Object change listings:
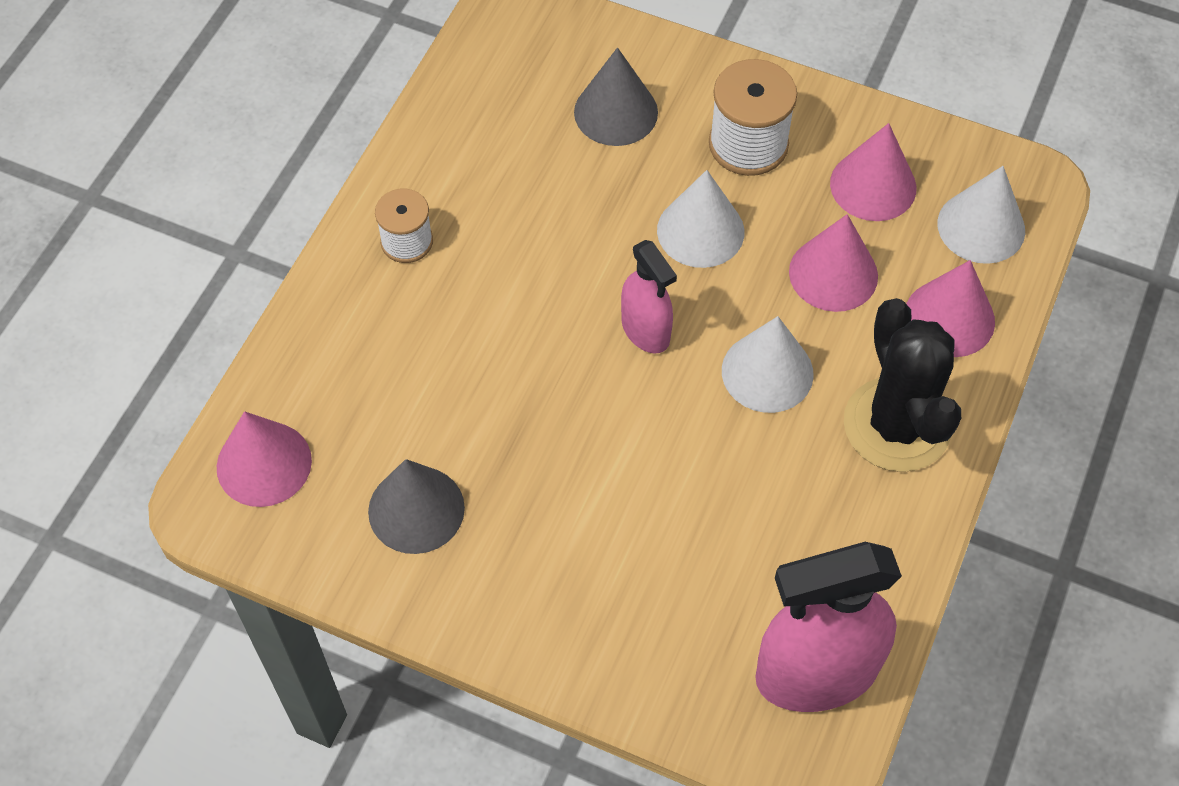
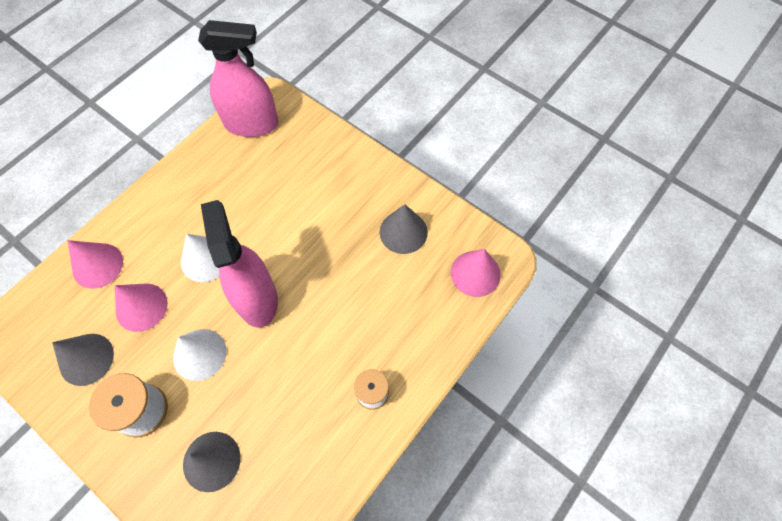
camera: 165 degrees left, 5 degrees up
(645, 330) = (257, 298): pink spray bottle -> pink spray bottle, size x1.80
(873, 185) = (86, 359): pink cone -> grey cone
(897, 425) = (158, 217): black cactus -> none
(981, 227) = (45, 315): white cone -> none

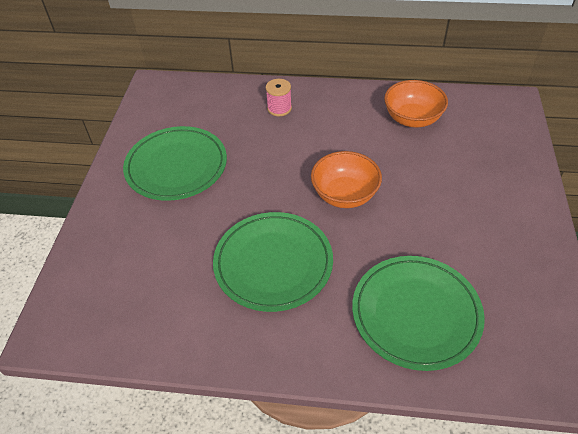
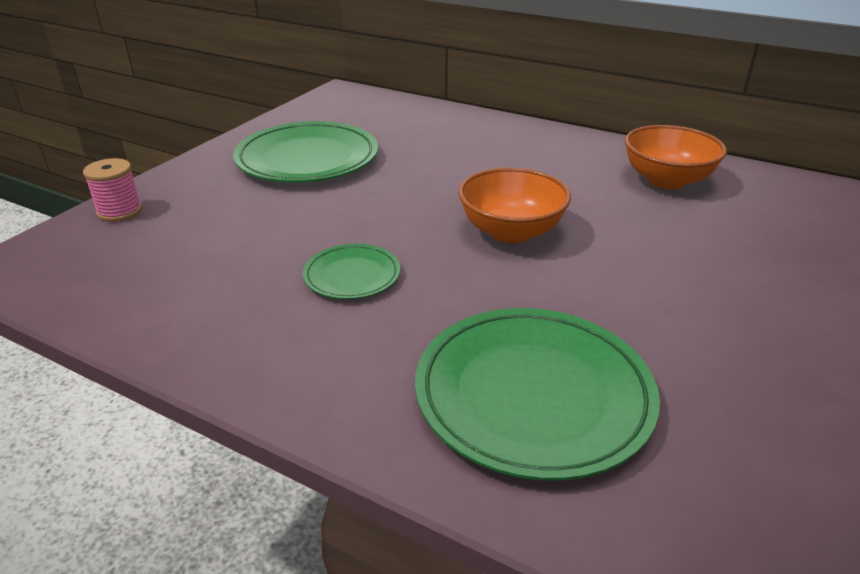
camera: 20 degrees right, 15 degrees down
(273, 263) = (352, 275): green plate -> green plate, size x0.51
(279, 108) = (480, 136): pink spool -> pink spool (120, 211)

Task to complete: Each line above has to be returned exactly. Drop the pictures.

Written reply:
camera: 165 degrees left, 5 degrees up
(645, 330) = (257, 298): pink spray bottle -> pink spray bottle, size x1.80
(873, 185) = (86, 359): pink cone -> grey cone
(897, 425) = (158, 217): black cactus -> none
(981, 227) = (45, 315): white cone -> none

camera: 20 degrees right, 15 degrees down
(273, 263) = (352, 275): green plate -> green plate, size x0.51
(279, 108) = (480, 136): pink spool -> pink spool (120, 211)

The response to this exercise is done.